● Supplied material:
------

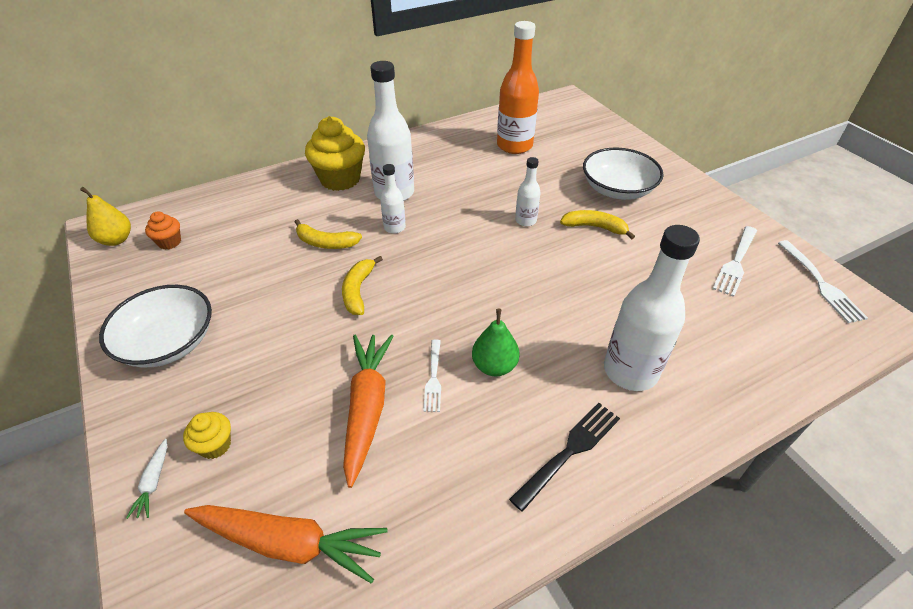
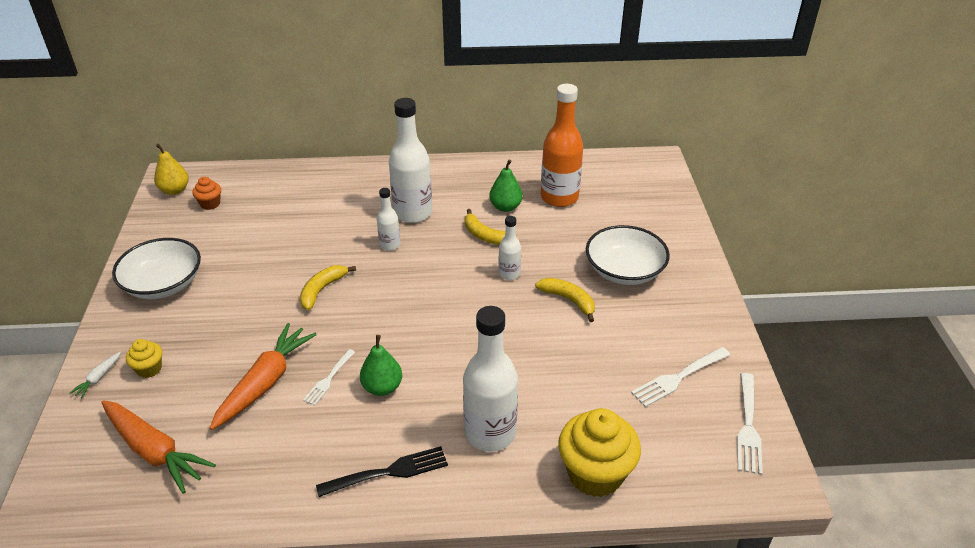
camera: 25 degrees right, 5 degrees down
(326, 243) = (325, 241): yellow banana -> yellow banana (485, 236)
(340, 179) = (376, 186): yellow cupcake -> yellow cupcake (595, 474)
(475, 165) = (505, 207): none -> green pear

------

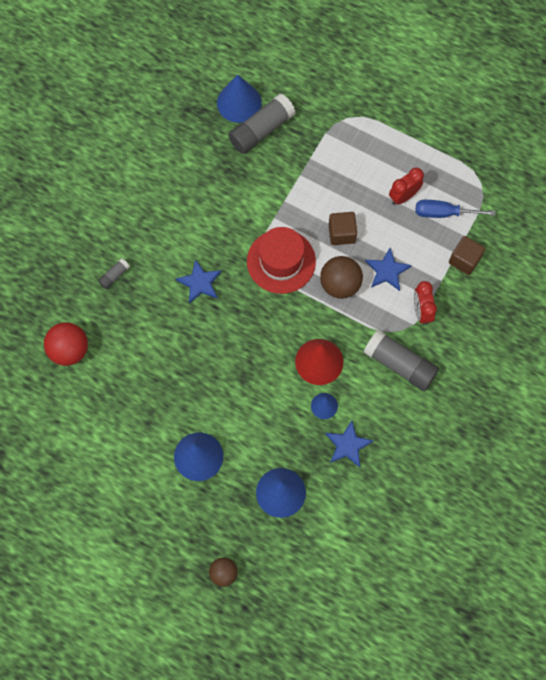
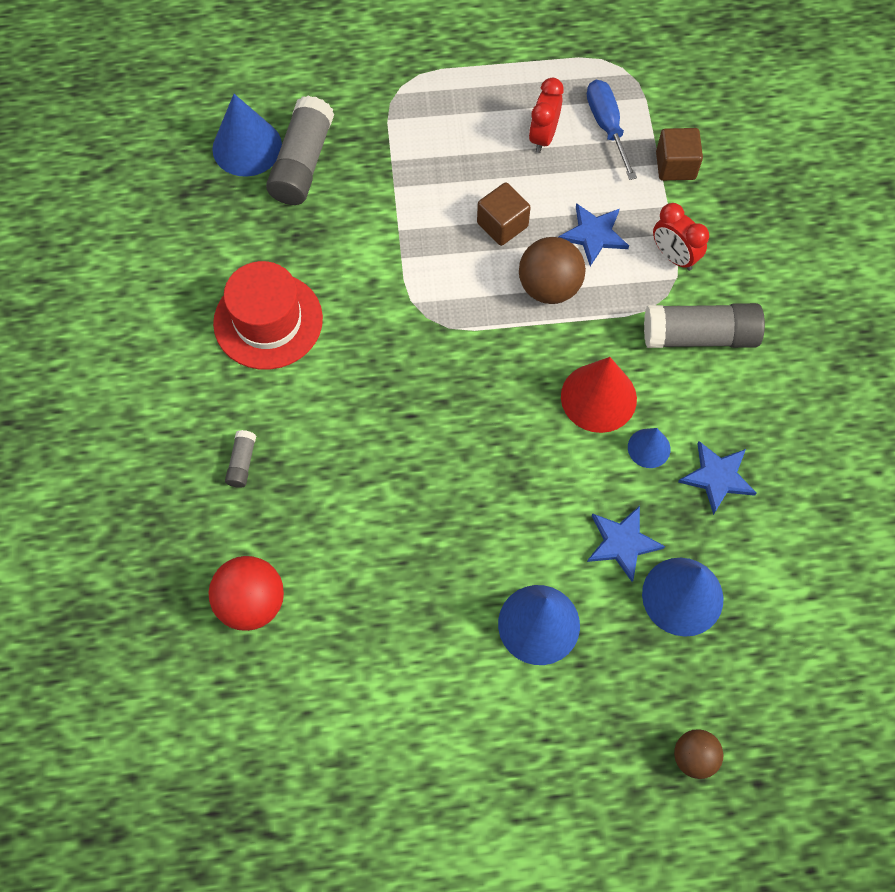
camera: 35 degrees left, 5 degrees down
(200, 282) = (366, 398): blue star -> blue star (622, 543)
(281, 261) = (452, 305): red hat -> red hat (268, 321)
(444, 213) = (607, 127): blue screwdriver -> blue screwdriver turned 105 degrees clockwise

------

● Work required:
For each line above that contains the word "yellow", make a copy.

● Response box:
(326, 243) = (325, 241): yellow banana -> yellow banana (485, 236)
(340, 179) = (376, 186): yellow cupcake -> yellow cupcake (595, 474)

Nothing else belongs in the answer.